* **Your instructions**
From the material below, please set down exactly the lines starting with the one with "U201 pin in+: N1 -> N7" and going on through the one with "Q102: PNP (B", without a single picture.

Top of Exercise data

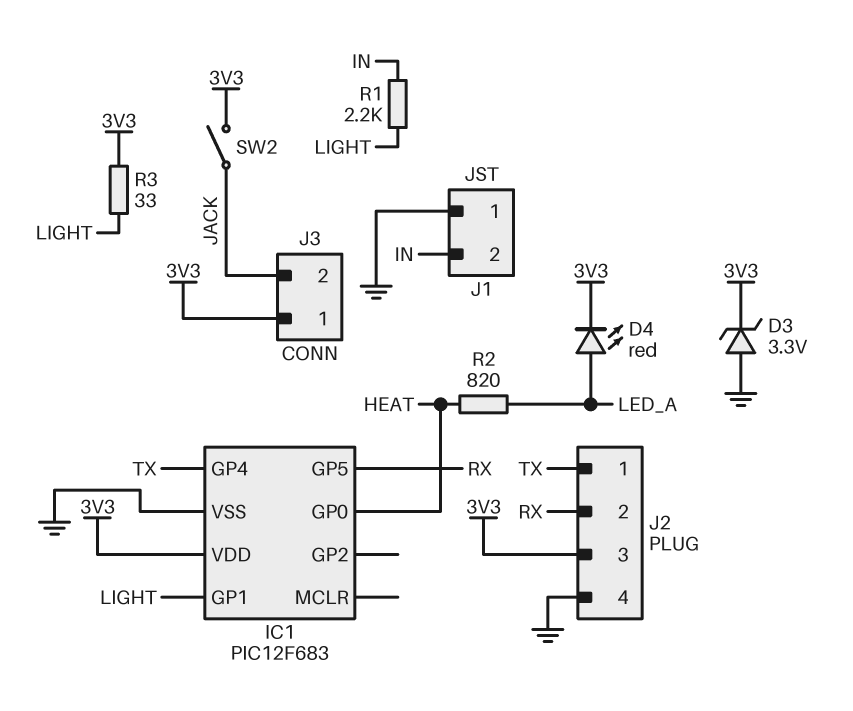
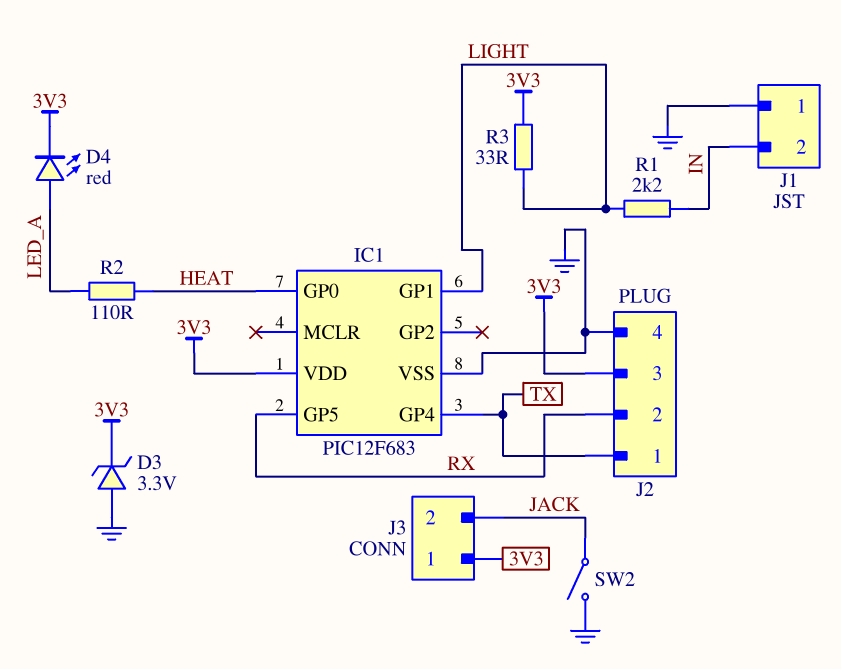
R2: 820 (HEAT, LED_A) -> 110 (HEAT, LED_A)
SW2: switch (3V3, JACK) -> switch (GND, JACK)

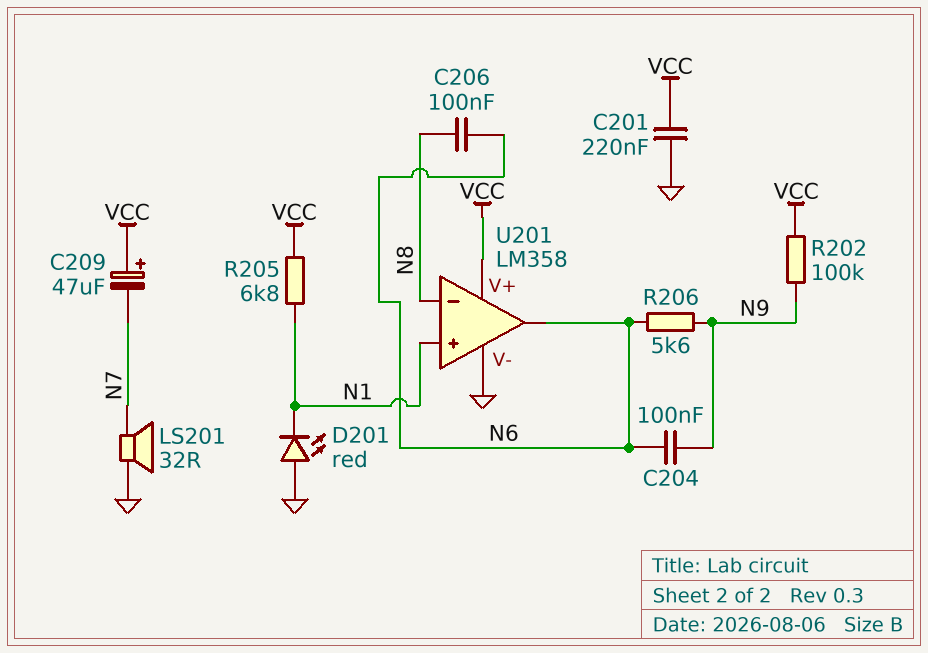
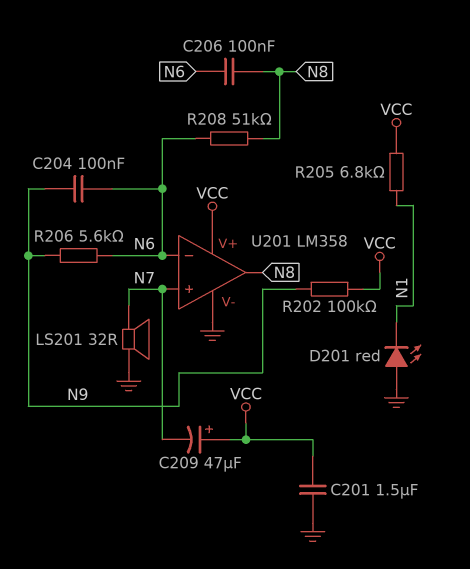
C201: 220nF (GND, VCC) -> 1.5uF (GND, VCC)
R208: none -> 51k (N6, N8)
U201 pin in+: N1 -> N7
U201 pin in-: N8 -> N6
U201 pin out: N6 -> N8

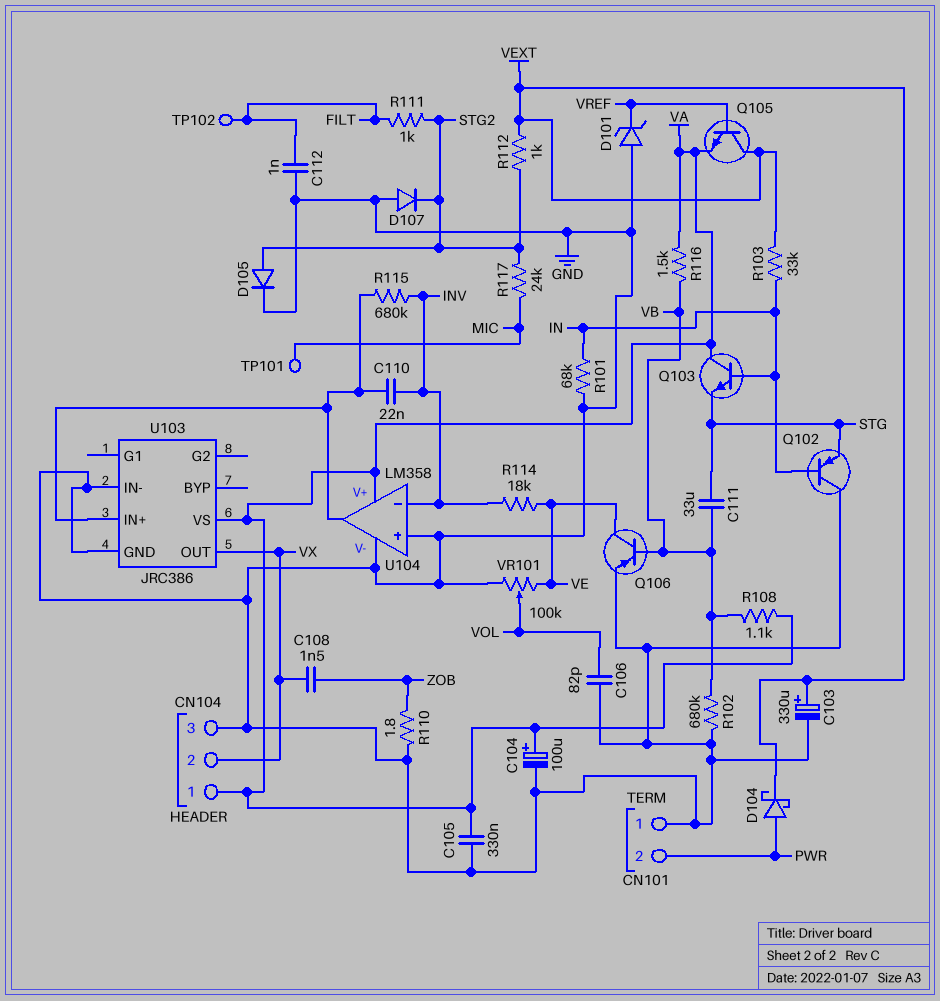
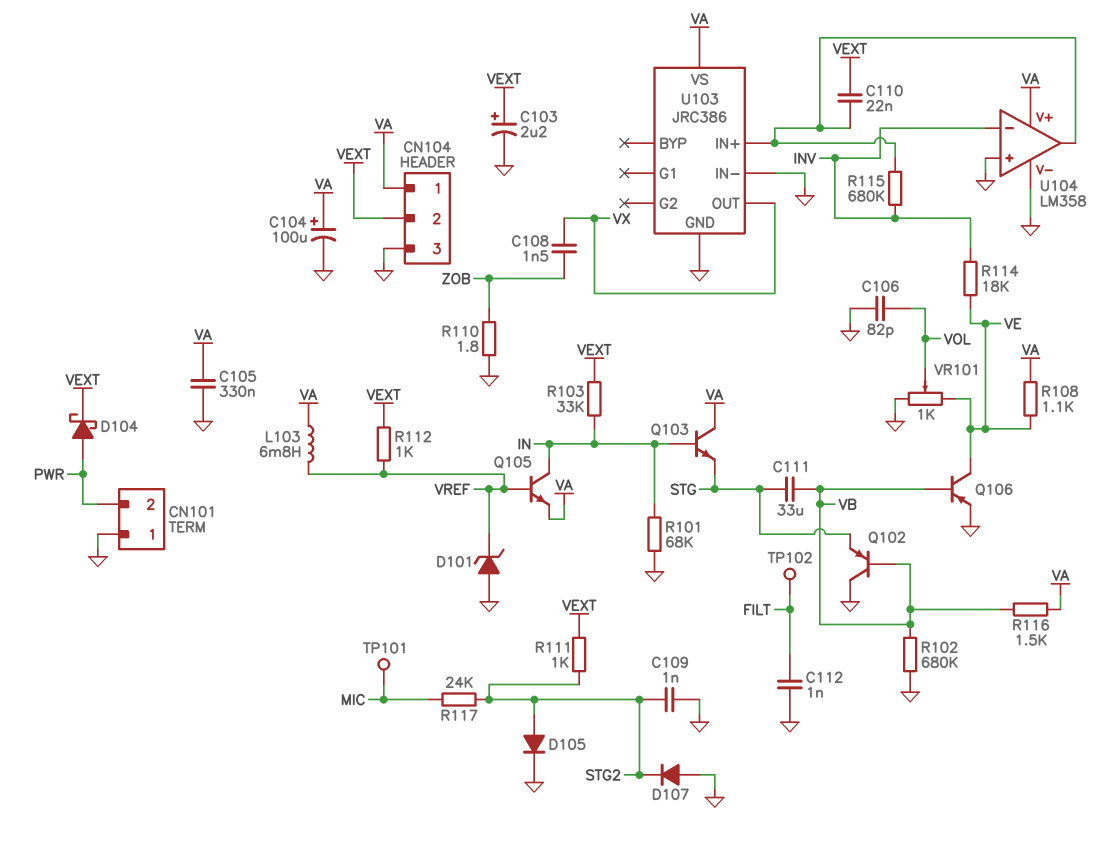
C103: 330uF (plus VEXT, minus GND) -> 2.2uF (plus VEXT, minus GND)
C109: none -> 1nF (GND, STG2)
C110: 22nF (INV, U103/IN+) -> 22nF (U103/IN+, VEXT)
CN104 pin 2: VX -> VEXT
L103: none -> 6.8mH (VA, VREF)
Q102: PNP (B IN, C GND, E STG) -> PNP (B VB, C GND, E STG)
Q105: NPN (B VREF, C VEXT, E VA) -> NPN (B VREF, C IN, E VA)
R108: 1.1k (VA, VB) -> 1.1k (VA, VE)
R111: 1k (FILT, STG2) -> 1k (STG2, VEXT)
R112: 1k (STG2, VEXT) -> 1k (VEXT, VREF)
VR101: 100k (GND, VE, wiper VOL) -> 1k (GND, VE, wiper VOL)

Bottom of Exercise data
Top of Exercise data

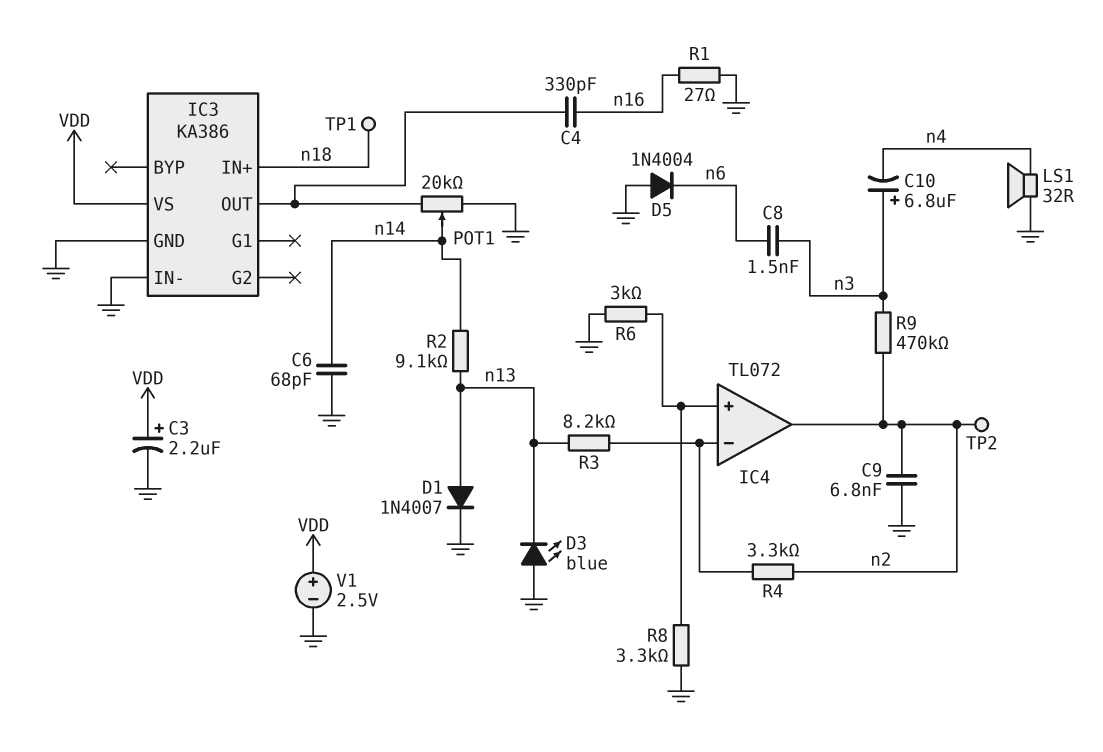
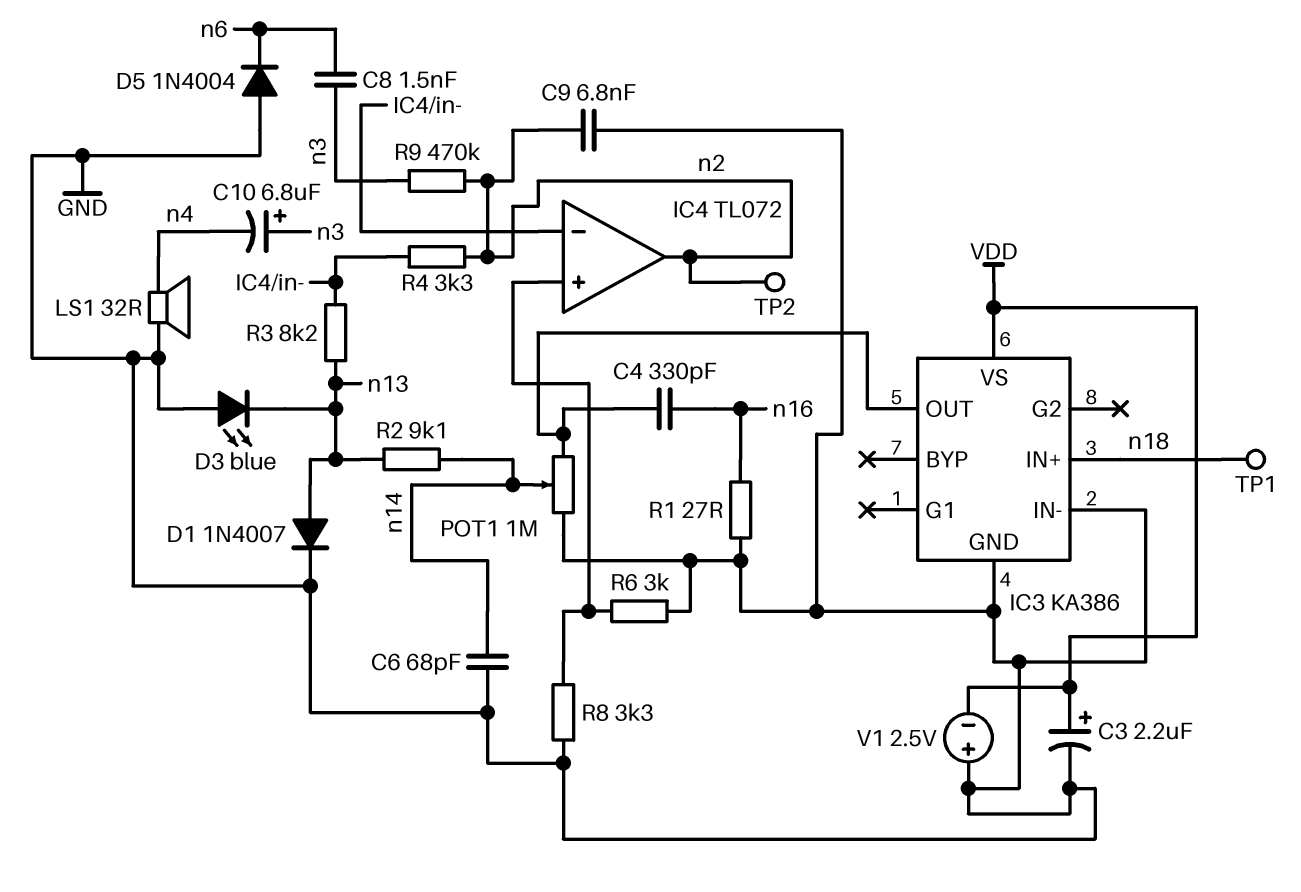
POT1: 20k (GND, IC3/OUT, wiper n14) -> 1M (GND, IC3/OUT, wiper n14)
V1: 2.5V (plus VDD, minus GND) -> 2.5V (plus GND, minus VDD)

Bottom of Exercise data

* **Answer**
U201 pin in+: N1 -> N7
U201 pin in-: N8 -> N6
U201 pin out: N6 -> N8

C103: 330uF (plus VEXT, minus GND) -> 2.2uF (plus VEXT, minus GND)
C109: none -> 1nF (GND, STG2)
C110: 22nF (INV, U103/IN+) -> 22nF (U103/IN+, VEXT)
CN104 pin 2: VX -> VEXT
L103: none -> 6.8mH (VA, VREF)
Q102: PNP (B IN, C GND, E STG) -> PNP (B VB, C GND, E STG)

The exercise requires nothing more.